## [Directions for this task]
Transcribe each record exactly, but omit pictures.
*** Opening of Data to process ***
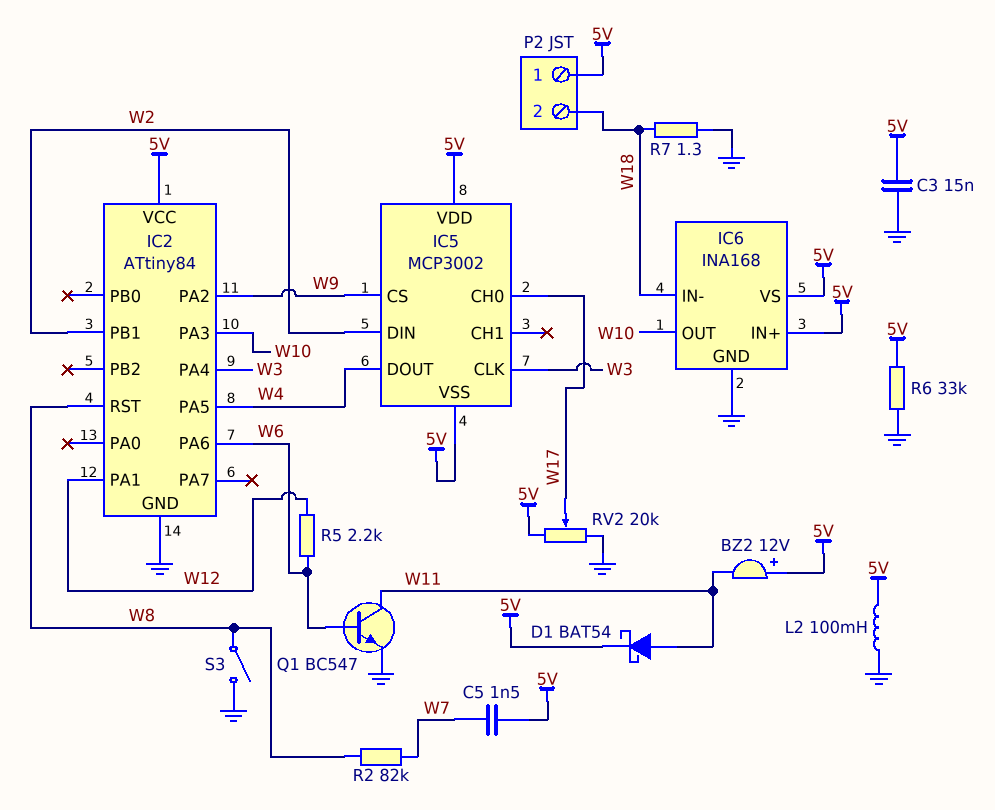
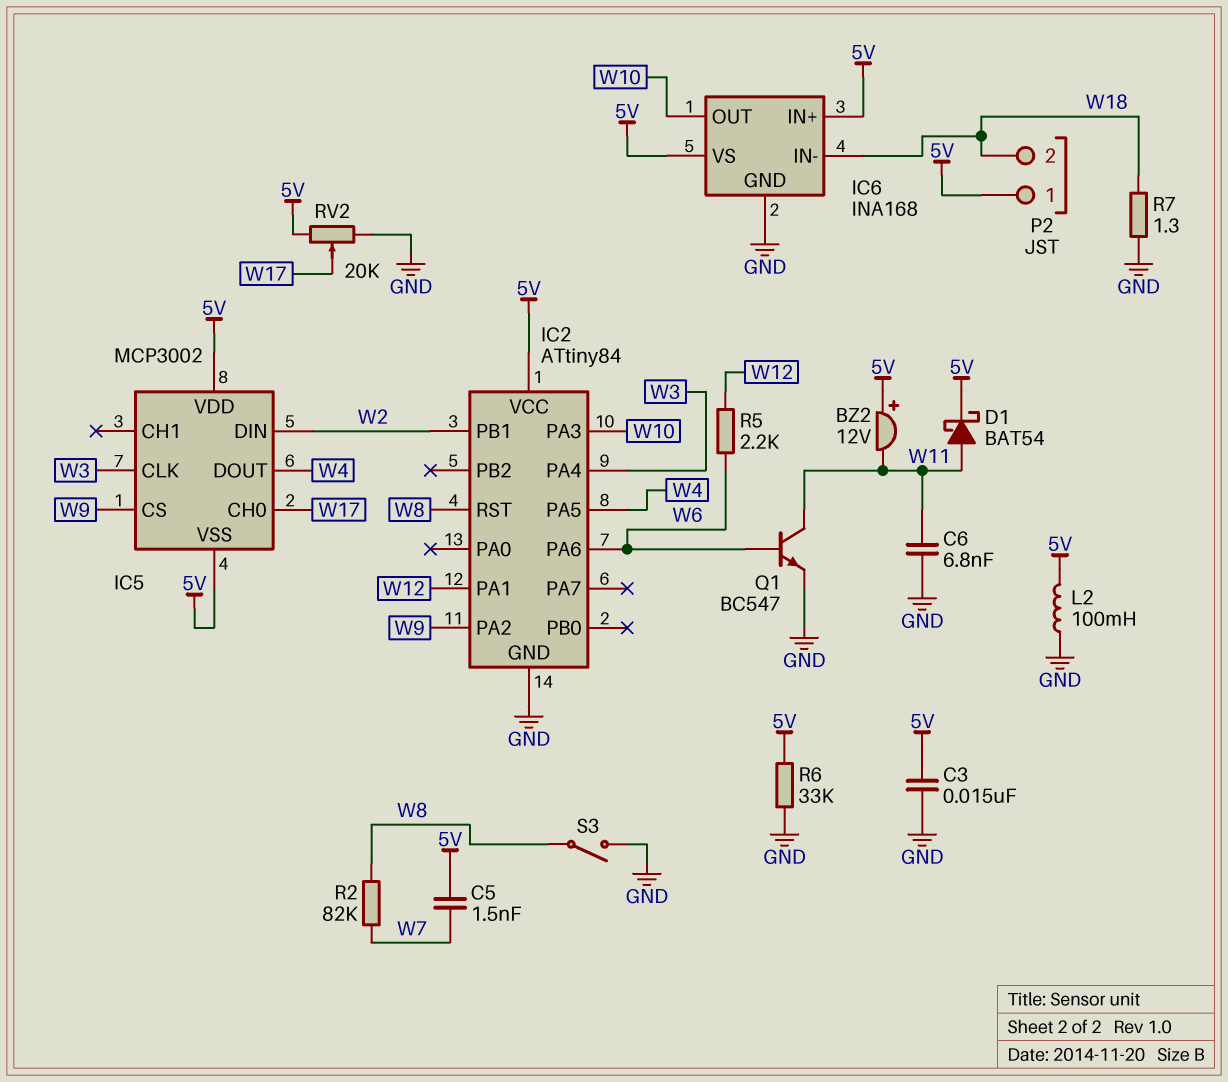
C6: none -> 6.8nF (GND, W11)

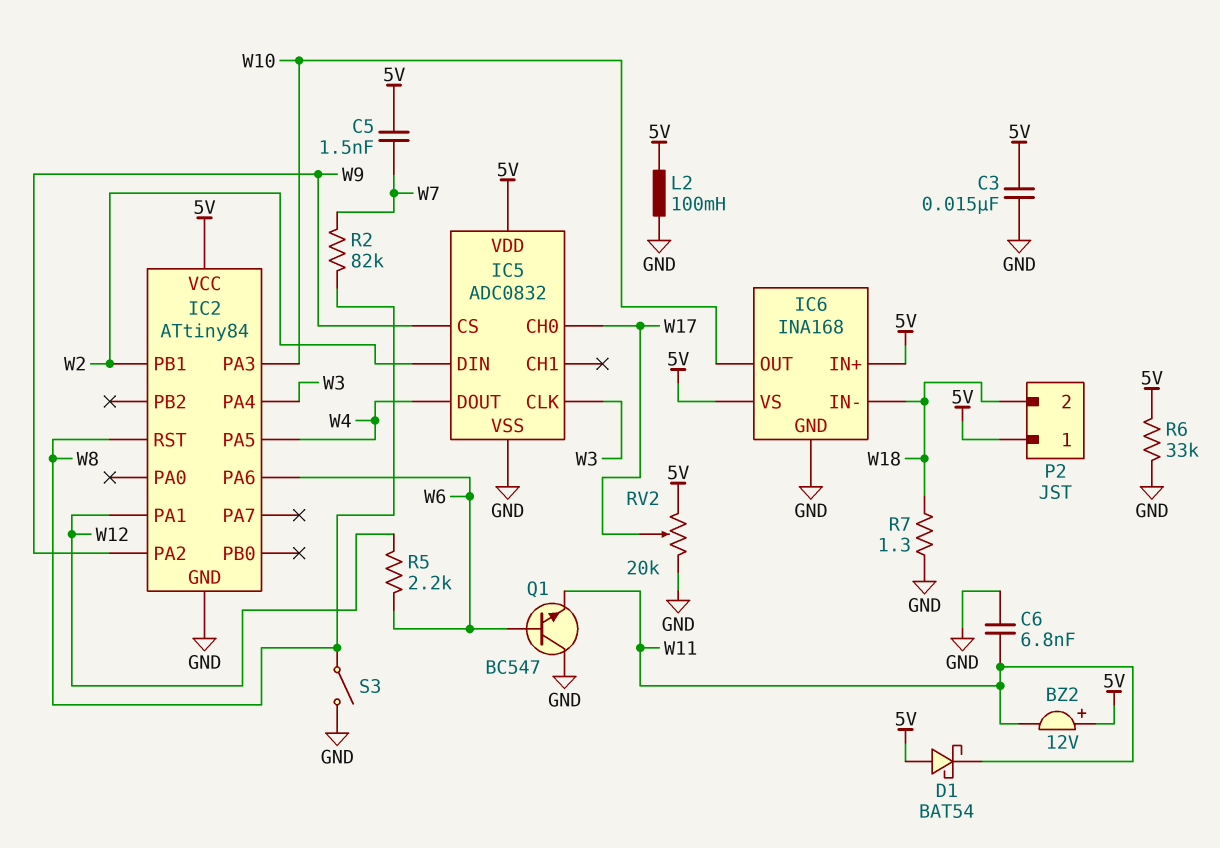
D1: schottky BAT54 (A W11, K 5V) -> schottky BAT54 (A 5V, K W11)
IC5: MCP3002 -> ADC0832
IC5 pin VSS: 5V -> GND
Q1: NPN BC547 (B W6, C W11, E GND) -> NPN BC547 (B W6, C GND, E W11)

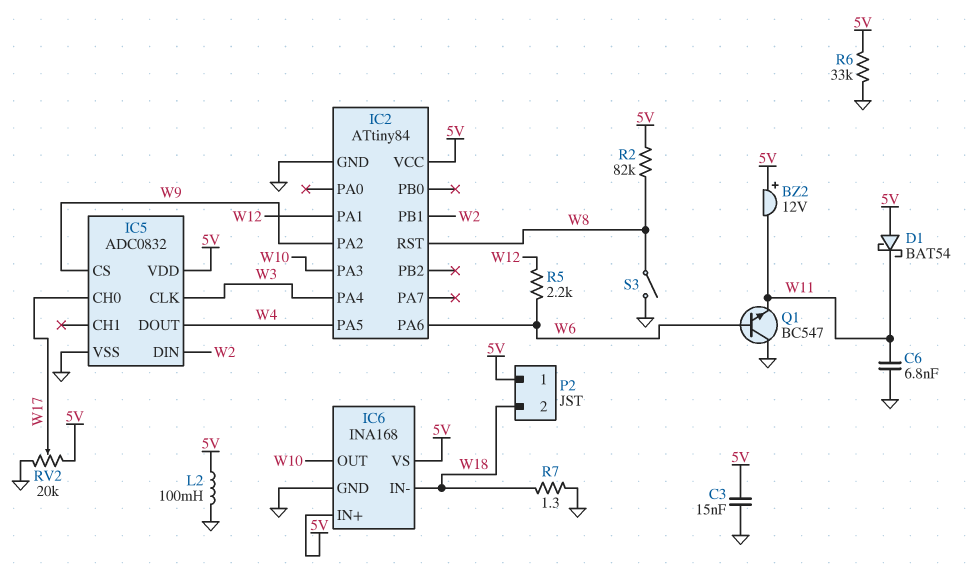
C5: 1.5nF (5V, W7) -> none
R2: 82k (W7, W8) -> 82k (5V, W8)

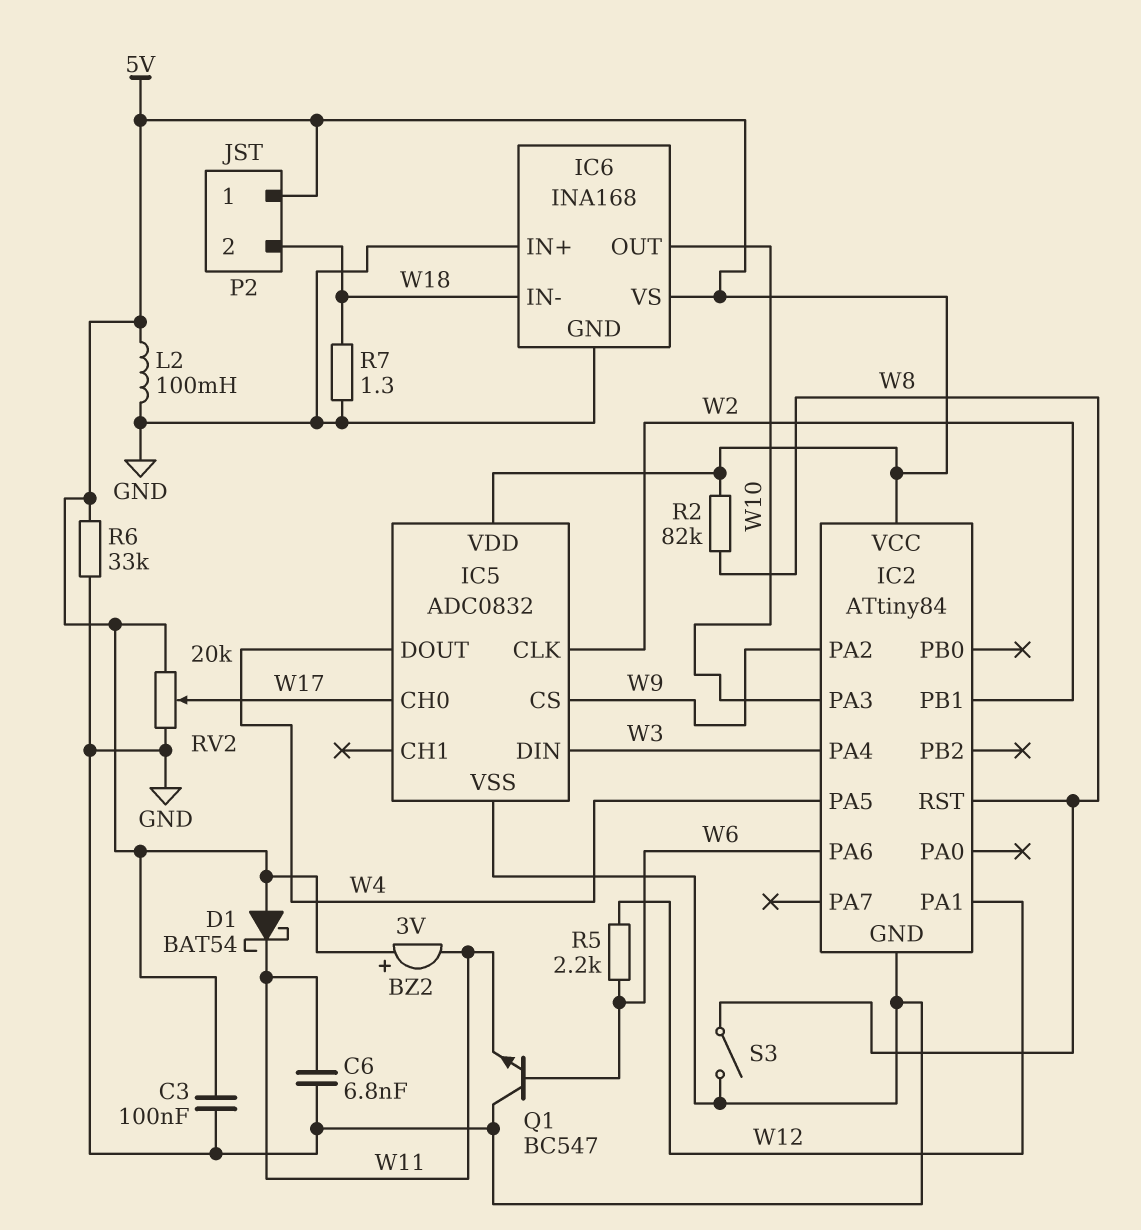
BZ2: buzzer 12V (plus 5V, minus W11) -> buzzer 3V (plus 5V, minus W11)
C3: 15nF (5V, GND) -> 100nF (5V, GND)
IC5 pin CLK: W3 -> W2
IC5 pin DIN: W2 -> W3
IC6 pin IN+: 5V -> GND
*** Close of Data to process ***
## [Solution to the exercise]
C6: none -> 6.8nF (GND, W11)

D1: schottky BAT54 (A W11, K 5V) -> schottky BAT54 (A 5V, K W11)
IC5: MCP3002 -> ADC0832
IC5 pin VSS: 5V -> GND
Q1: NPN BC547 (B W6, C W11, E GND) -> NPN BC547 (B W6, C GND, E W11)

C5: 1.5nF (5V, W7) -> none
R2: 82k (W7, W8) -> 82k (5V, W8)

BZ2: buzzer 12V (plus 5V, minus W11) -> buzzer 3V (plus 5V, minus W11)
C3: 15nF (5V, GND) -> 100nF (5V, GND)
IC5 pin CLK: W3 -> W2
IC5 pin DIN: W2 -> W3
IC6 pin IN+: 5V -> GND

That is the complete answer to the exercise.